↓↓↓

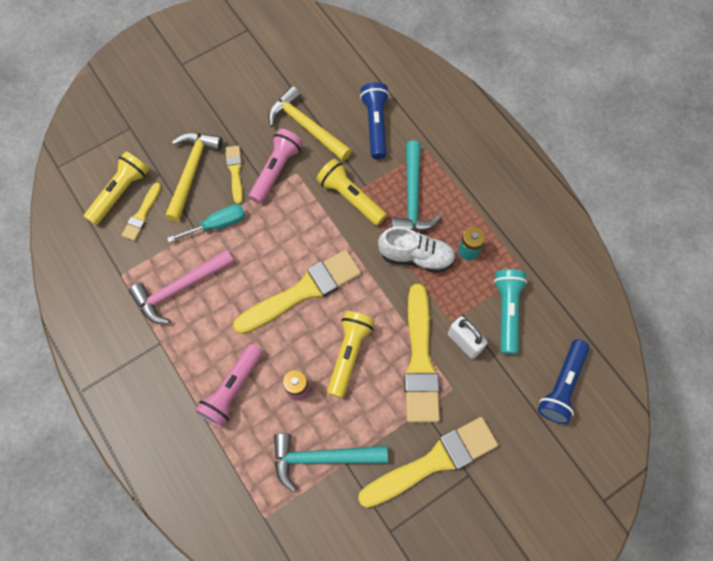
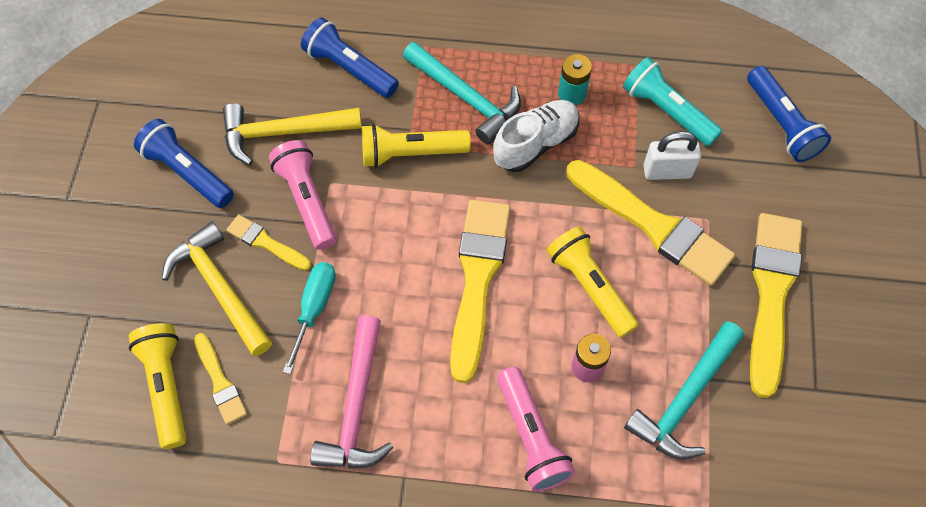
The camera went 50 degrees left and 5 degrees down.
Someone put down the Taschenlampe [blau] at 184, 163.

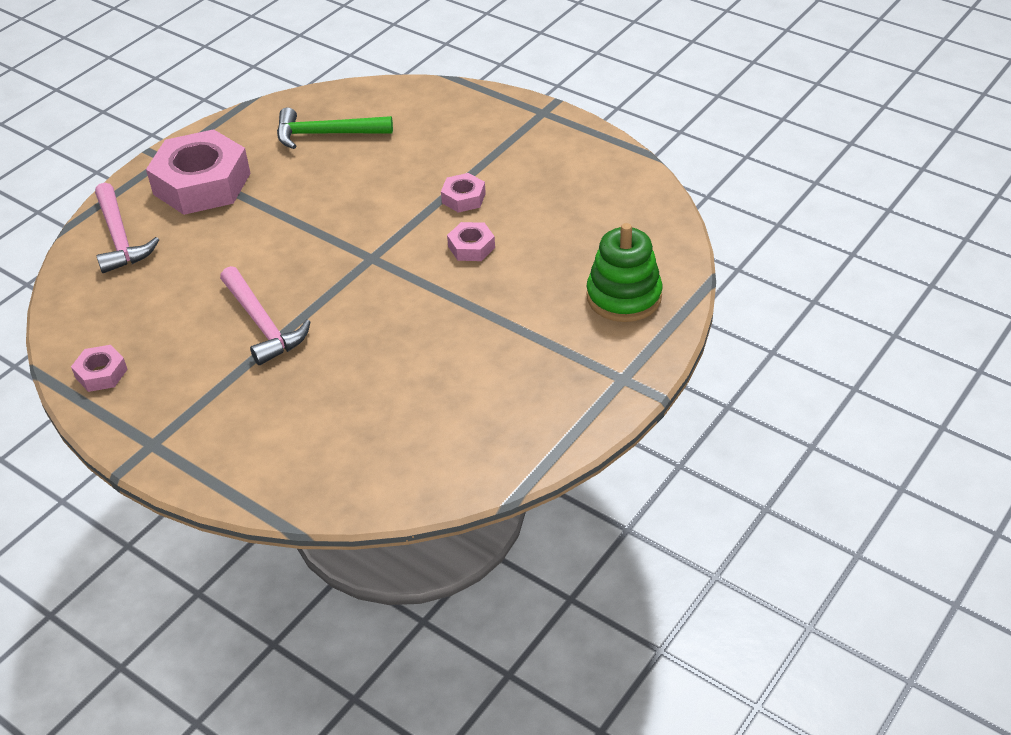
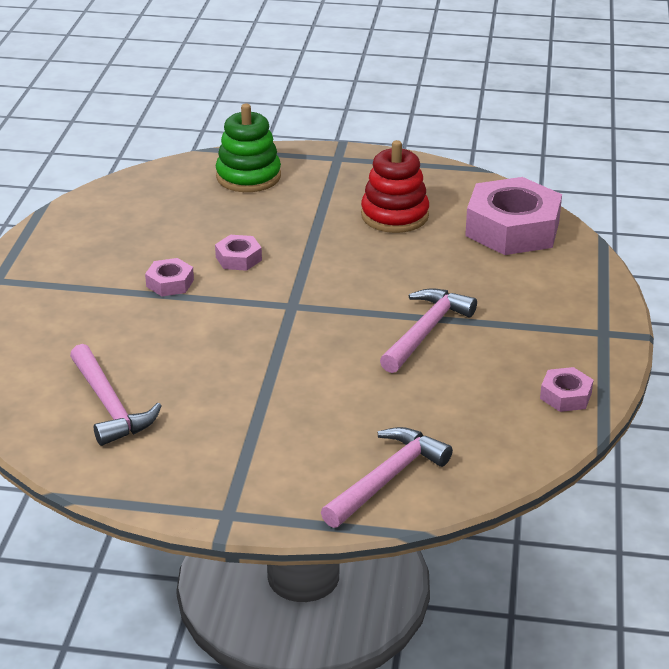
The camera went 120 degrees left and 10 degrees down.
Someone repainted the Hammer [grün] at 335, 128, which became the Hammer [rosa] at 116, 395.
Someone carried the Sechskantmutter [rosa] from 198, 172 to 513, 216.
Someone put down the Stapelspielzeug [rot] at 395, 186.

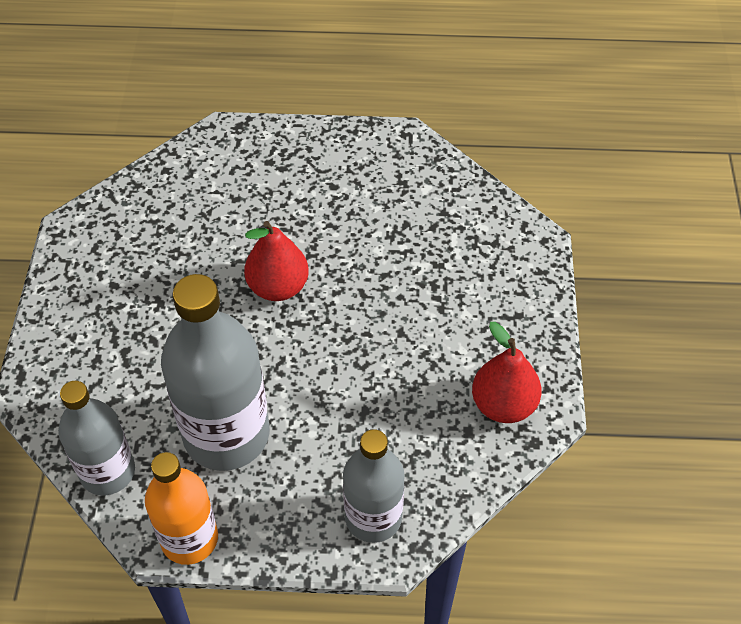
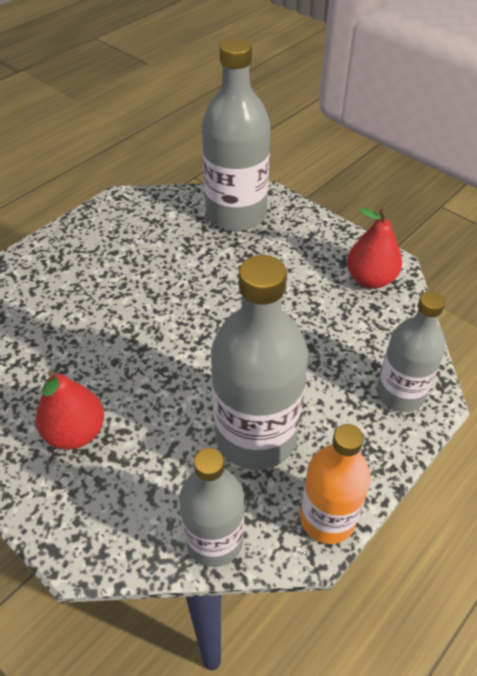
The camera went 50 degrees left and 5 degrees down.
Someone carried the Birne [rot] from 276, 261 to 70, 409.
Someone put down the Flasche [grau] at 236, 134.

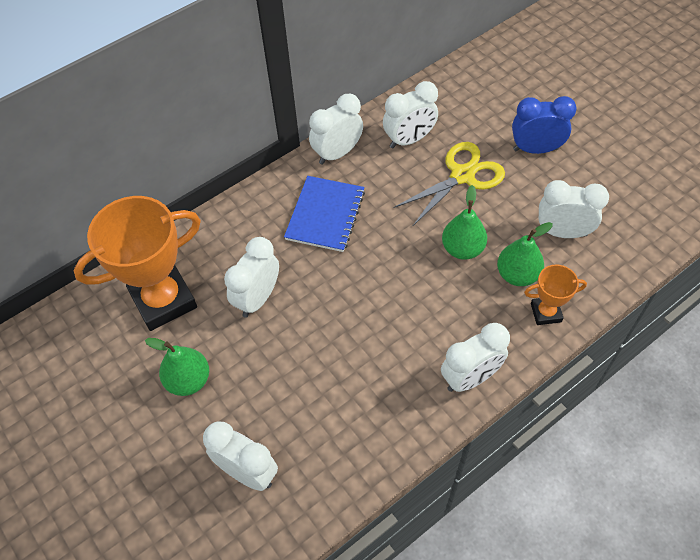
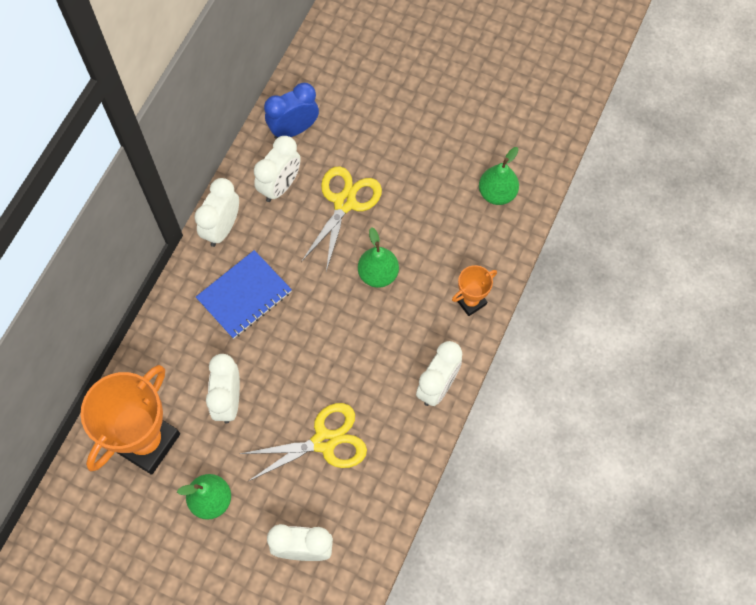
The camera went 30 degrees left and 10 degrees up.
Someone carried the Wecker [blau] from 544, 125 to 291, 111.
Someone rotated the Notizbuch [blau] at 324, 214 by 60 degrees clockwise.
Someone took away the Wecker [weiß] at 574, 209.
Someone carried the Birne [grün] from 525, 254 to 499, 176.
Someone put down the Schere [gelb] at 303, 442.

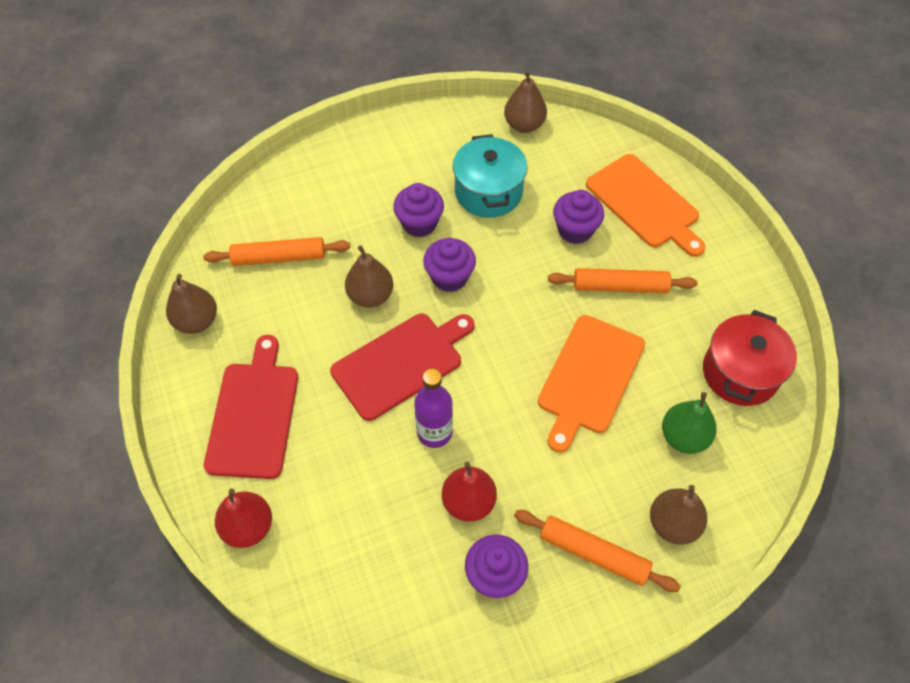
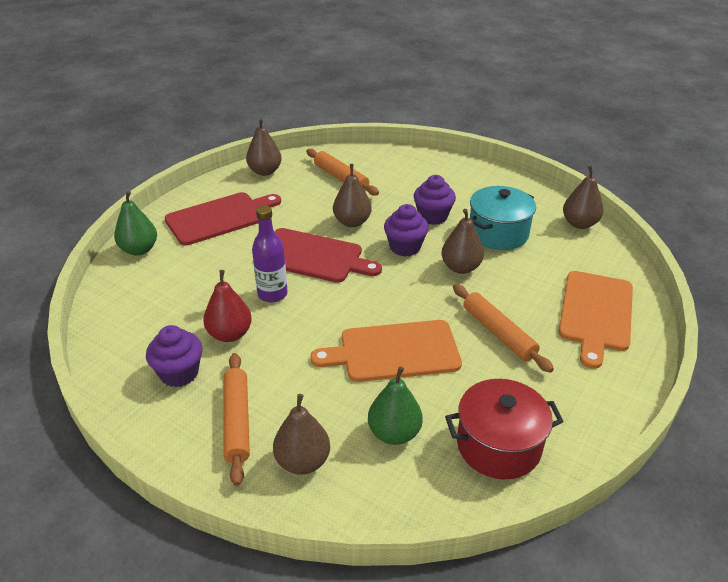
The camera went 55 degrees right and 20 degrees down.
Someone took away the Muffin [lila] at 578, 217.
Someone repainted the Birne [rot] at 243, 518, which became the Birne [grün] at 135, 223.
Someone put down the Birne [braun] at 462, 241.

↑↑↑

Only the lines from the one containing "Someone put down the Taschenlampe" through the last line of the entries should be transcribed, exactly and with no pictures.

Someone put down the Taschenlampe [blau] at 184, 163.

The camera went 120 degrees left and 10 degrees down.
Someone repainted the Hammer [grün] at 335, 128, which became the Hammer [rosa] at 116, 395.
Someone carried the Sechskantmutter [rosa] from 198, 172 to 513, 216.
Someone put down the Stapelspielzeug [rot] at 395, 186.

The camera went 50 degrees left and 5 degrees down.
Someone carried the Birne [rot] from 276, 261 to 70, 409.
Someone put down the Flasche [grau] at 236, 134.

The camera went 30 degrees left and 10 degrees up.
Someone carried the Wecker [blau] from 544, 125 to 291, 111.
Someone rotated the Notizbuch [blau] at 324, 214 by 60 degrees clockwise.
Someone took away the Wecker [weiß] at 574, 209.
Someone carried the Birne [grün] from 525, 254 to 499, 176.
Someone put down the Schere [gelb] at 303, 442.

The camera went 55 degrees right and 20 degrees down.
Someone took away the Muffin [lila] at 578, 217.
Someone repainted the Birne [rot] at 243, 518, which became the Birne [grün] at 135, 223.
Someone put down the Birne [braun] at 462, 241.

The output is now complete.